Transcribe each line below word for word.

Segment Start: Data for analysis

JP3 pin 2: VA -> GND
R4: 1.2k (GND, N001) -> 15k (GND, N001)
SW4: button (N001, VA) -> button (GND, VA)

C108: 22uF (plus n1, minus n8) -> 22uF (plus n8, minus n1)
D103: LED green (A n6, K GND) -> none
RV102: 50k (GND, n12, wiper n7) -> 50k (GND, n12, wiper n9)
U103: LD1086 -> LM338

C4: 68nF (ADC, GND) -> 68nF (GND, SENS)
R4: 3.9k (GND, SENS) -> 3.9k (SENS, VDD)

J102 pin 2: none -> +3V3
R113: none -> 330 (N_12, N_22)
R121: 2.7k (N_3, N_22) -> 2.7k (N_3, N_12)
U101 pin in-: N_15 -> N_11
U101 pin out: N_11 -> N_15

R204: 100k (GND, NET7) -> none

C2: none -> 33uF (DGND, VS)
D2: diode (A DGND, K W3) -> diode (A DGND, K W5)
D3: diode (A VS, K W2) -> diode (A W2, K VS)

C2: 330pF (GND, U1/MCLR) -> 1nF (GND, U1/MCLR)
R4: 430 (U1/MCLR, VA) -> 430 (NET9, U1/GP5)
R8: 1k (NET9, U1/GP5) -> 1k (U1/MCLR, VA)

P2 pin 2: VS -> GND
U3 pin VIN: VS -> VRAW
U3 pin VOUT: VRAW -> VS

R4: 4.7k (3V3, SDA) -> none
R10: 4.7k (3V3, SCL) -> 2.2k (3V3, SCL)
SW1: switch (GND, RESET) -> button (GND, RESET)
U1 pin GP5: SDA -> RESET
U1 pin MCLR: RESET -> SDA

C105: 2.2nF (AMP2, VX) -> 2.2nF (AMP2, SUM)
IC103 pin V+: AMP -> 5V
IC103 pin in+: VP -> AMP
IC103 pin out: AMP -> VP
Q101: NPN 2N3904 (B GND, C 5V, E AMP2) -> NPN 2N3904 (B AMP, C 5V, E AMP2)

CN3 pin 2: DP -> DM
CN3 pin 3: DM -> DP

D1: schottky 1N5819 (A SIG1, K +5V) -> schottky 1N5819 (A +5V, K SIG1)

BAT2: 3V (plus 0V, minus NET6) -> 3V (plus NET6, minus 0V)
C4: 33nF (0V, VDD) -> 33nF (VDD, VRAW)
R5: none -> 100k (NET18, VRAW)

Segment End: Data for analysis

Result of the exercise —
JP3 pin 2: VA -> GND
R4: 1.2k (GND, N001) -> 15k (GND, N001)
SW4: button (N001, VA) -> button (GND, VA)

C108: 22uF (plus n1, minus n8) -> 22uF (plus n8, minus n1)
D103: LED green (A n6, K GND) -> none
RV102: 50k (GND, n12, wiper n7) -> 50k (GND, n12, wiper n9)
U103: LD1086 -> LM338

C4: 68nF (ADC, GND) -> 68nF (GND, SENS)
R4: 3.9k (GND, SENS) -> 3.9k (SENS, VDD)

J102 pin 2: none -> +3V3
R113: none -> 330 (N_12, N_22)
R121: 2.7k (N_3, N_22) -> 2.7k (N_3, N_12)
U101 pin in-: N_15 -> N_11
U101 pin out: N_11 -> N_15

R204: 100k (GND, NET7) -> none

C2: none -> 33uF (DGND, VS)
D2: diode (A DGND, K W3) -> diode (A DGND, K W5)
D3: diode (A VS, K W2) -> diode (A W2, K VS)

C2: 330pF (GND, U1/MCLR) -> 1nF (GND, U1/MCLR)
R4: 430 (U1/MCLR, VA) -> 430 (NET9, U1/GP5)
R8: 1k (NET9, U1/GP5) -> 1k (U1/MCLR, VA)

P2 pin 2: VS -> GND
U3 pin VIN: VS -> VRAW
U3 pin VOUT: VRAW -> VS

R4: 4.7k (3V3, SDA) -> none
R10: 4.7k (3V3, SCL) -> 2.2k (3V3, SCL)
SW1: switch (GND, RESET) -> button (GND, RESET)
U1 pin GP5: SDA -> RESET
U1 pin MCLR: RESET -> SDA

C105: 2.2nF (AMP2, VX) -> 2.2nF (AMP2, SUM)
IC103 pin V+: AMP -> 5V
IC103 pin in+: VP -> AMP
IC103 pin out: AMP -> VP
Q101: NPN 2N3904 (B GND, C 5V, E AMP2) -> NPN 2N3904 (B AMP, C 5V, E AMP2)

CN3 pin 2: DP -> DM
CN3 pin 3: DM -> DP

D1: schottky 1N5819 (A SIG1, K +5V) -> schottky 1N5819 (A +5V, K SIG1)

BAT2: 3V (plus 0V, minus NET6) -> 3V (plus NET6, minus 0V)
C4: 33nF (0V, VDD) -> 33nF (VDD, VRAW)
R5: none -> 100k (NET18, VRAW)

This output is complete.